- [INFORMATION SUPPLIED]:

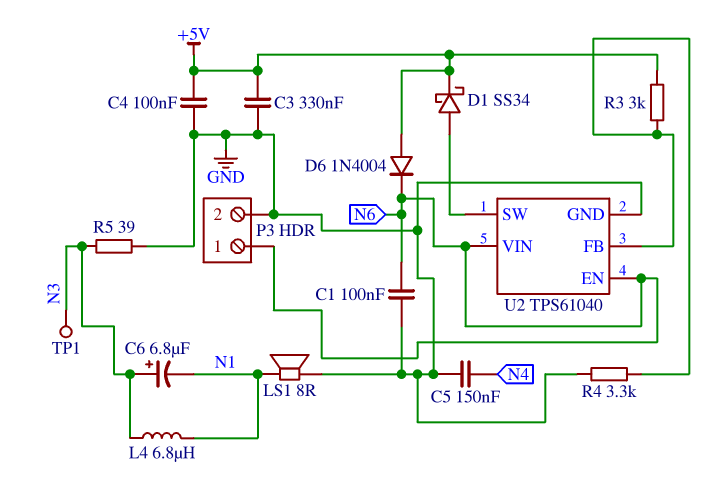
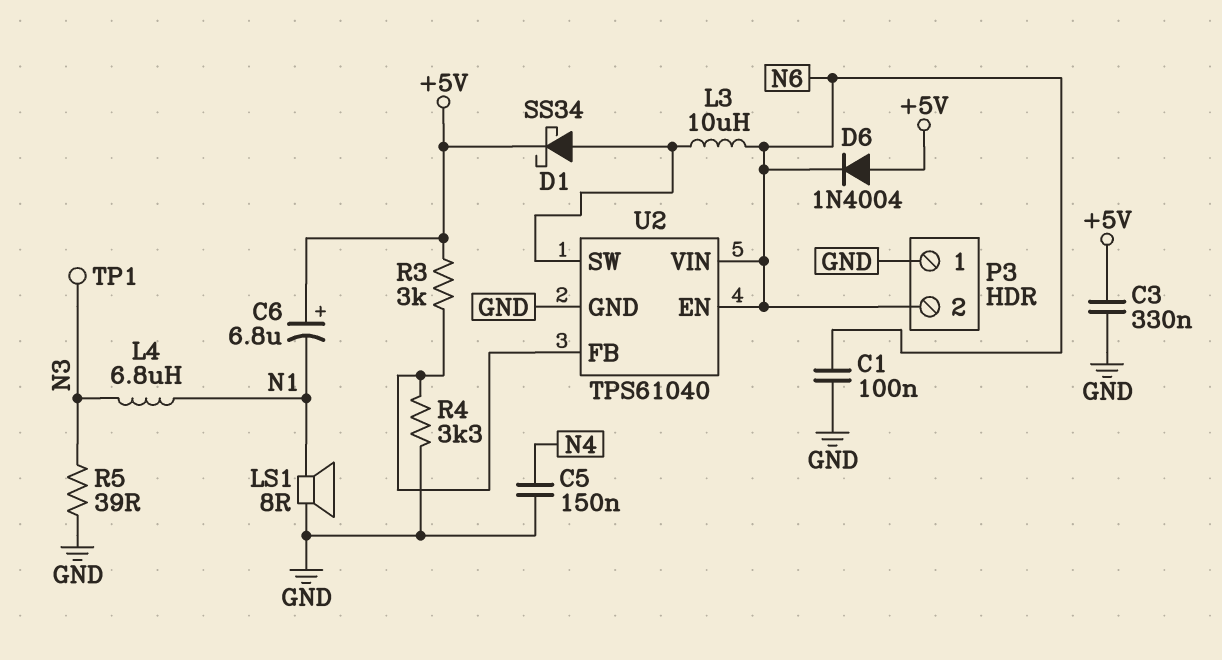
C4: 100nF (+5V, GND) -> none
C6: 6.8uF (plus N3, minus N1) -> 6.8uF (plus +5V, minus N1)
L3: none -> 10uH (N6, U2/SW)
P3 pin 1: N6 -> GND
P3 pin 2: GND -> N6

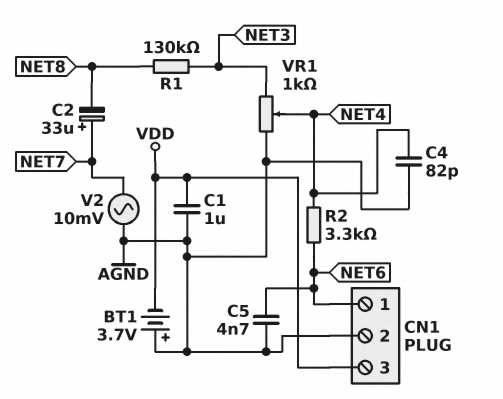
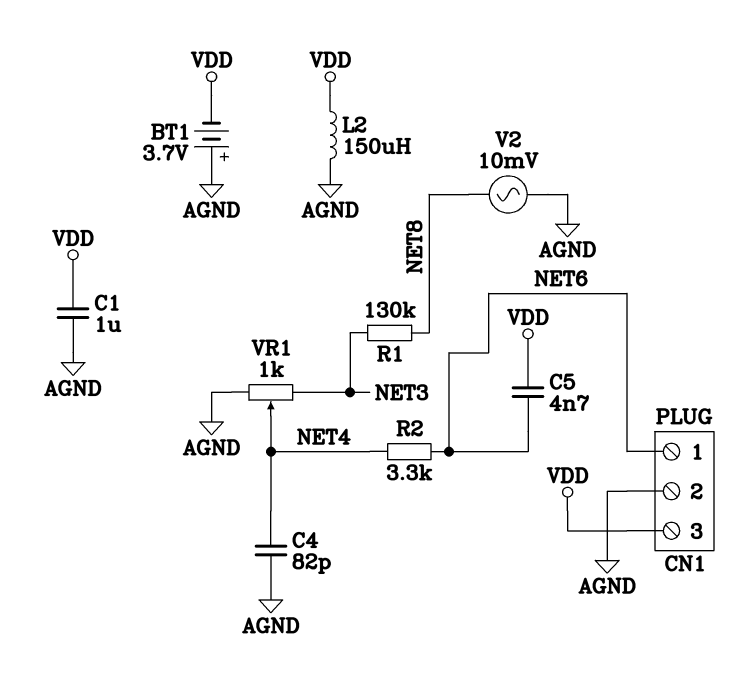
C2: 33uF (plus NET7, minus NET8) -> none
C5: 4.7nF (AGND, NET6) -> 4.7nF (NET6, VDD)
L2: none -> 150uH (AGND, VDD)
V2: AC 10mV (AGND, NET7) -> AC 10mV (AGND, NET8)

* * *

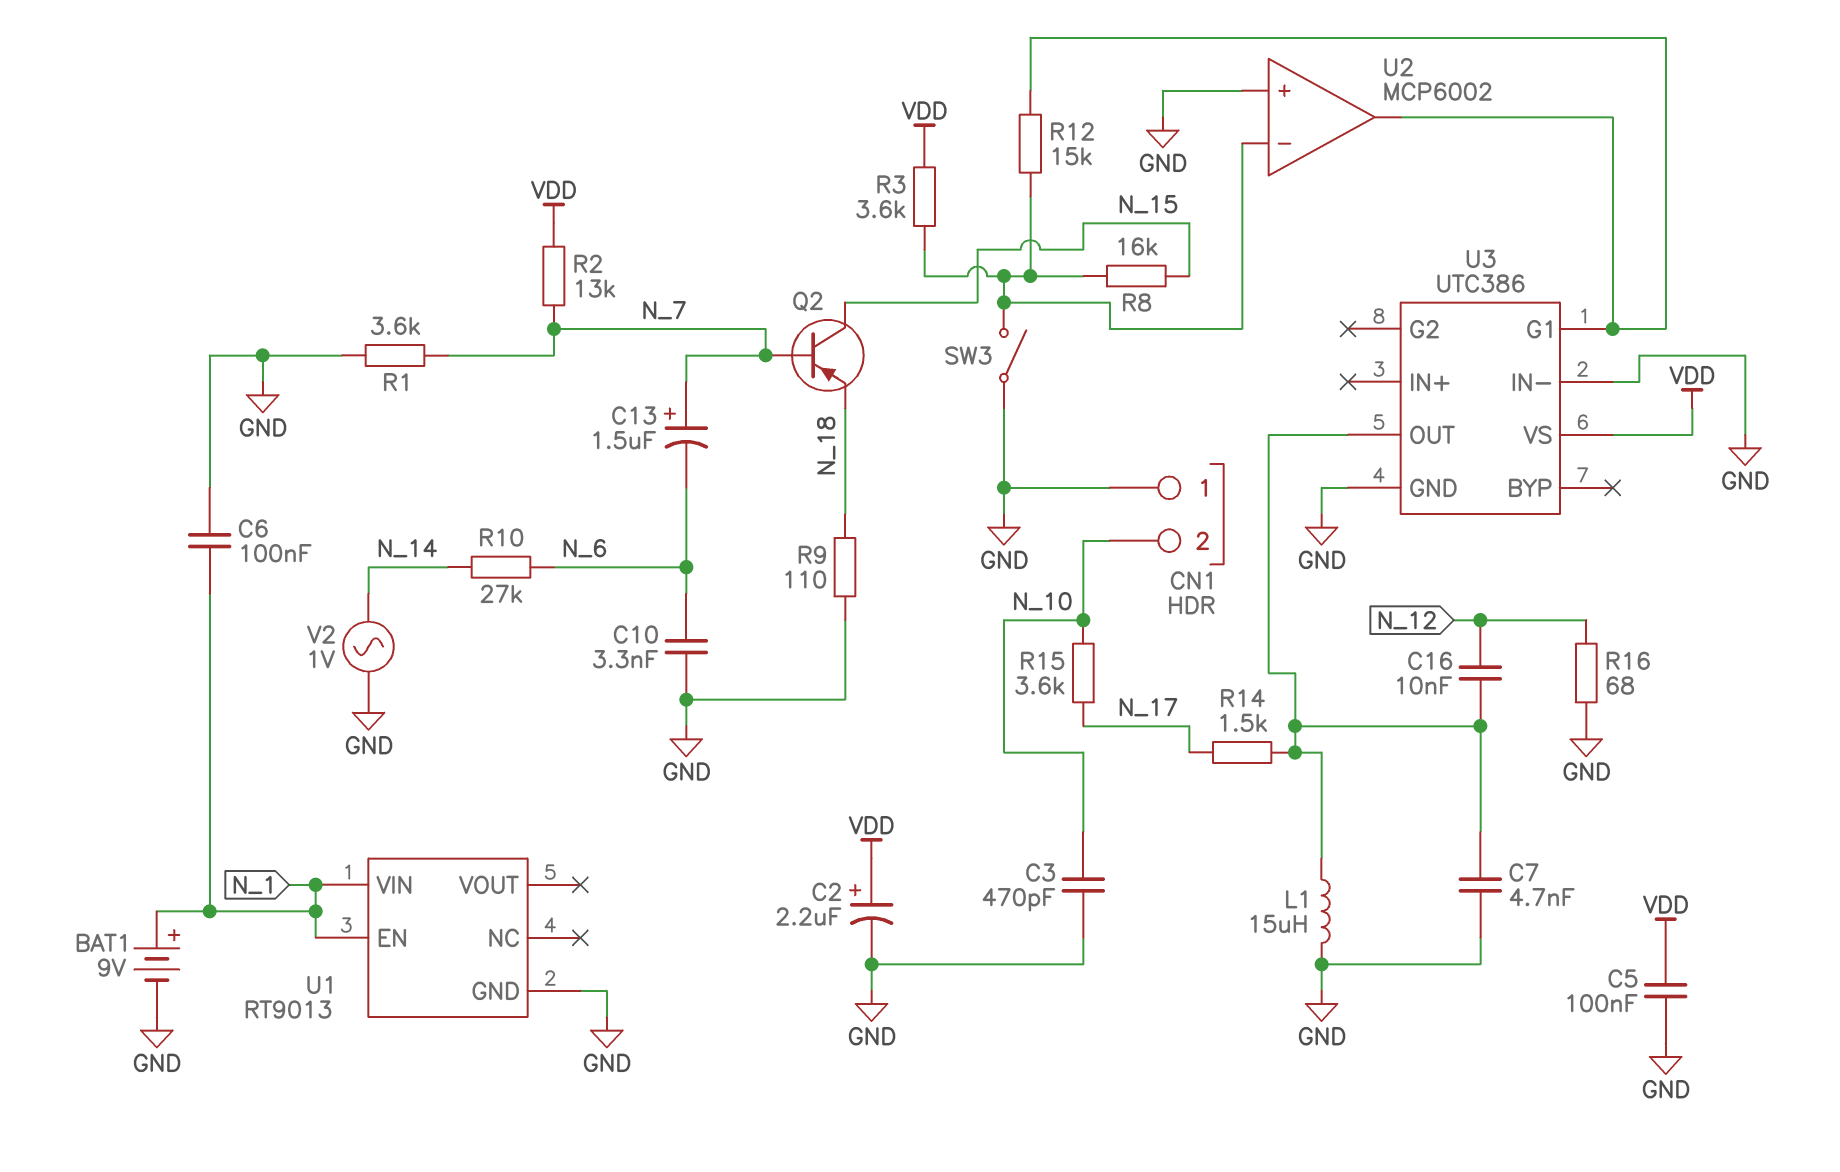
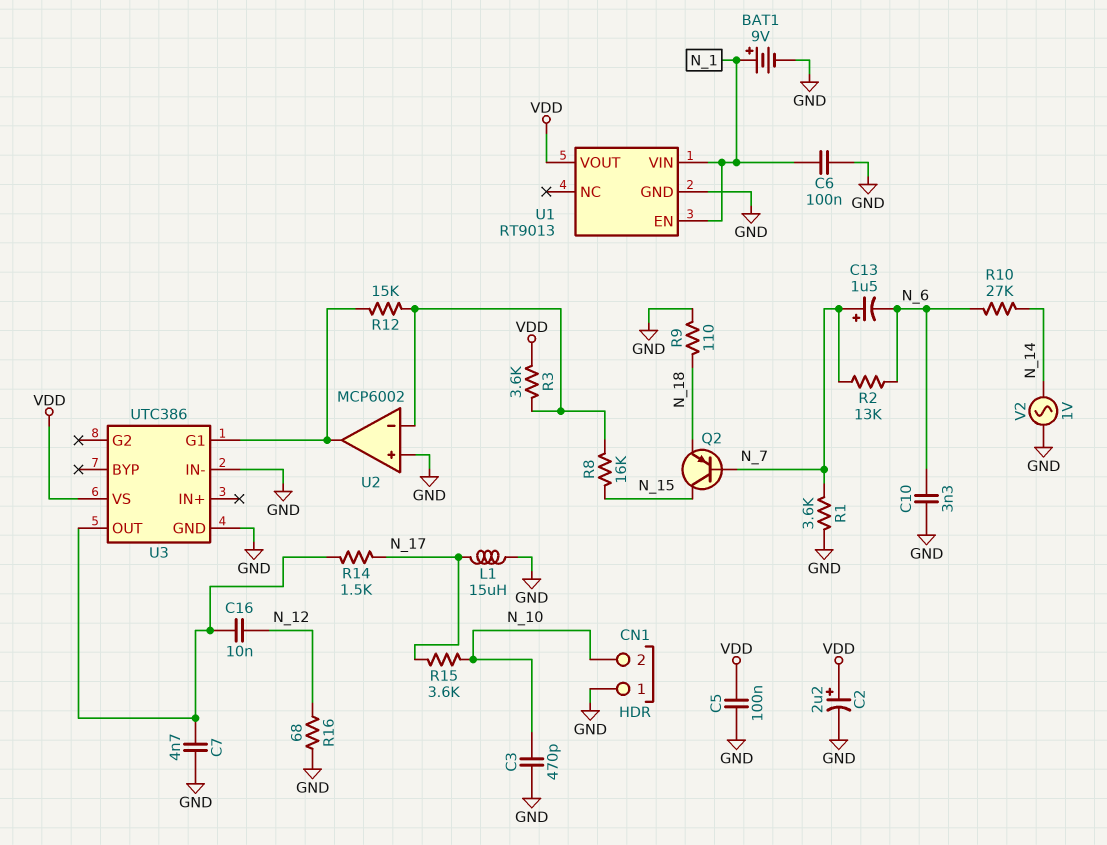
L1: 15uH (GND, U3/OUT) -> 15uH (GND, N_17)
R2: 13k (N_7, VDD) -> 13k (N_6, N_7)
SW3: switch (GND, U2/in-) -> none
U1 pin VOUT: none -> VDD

- [EXERCISE]: In the listing above, start at the line with "L1: 15uH (GND, U3/OUT) -> 15uH (GND, N_17)", go on through the line with "U1 pin VOUT: none -> VDD", and copy each of those lines exactly; leave out all the rest.

- [SOLUTION TO THE PROBLEM]:
L1: 15uH (GND, U3/OUT) -> 15uH (GND, N_17)
R2: 13k (N_7, VDD) -> 13k (N_6, N_7)
SW3: switch (GND, U2/in-) -> none
U1 pin VOUT: none -> VDD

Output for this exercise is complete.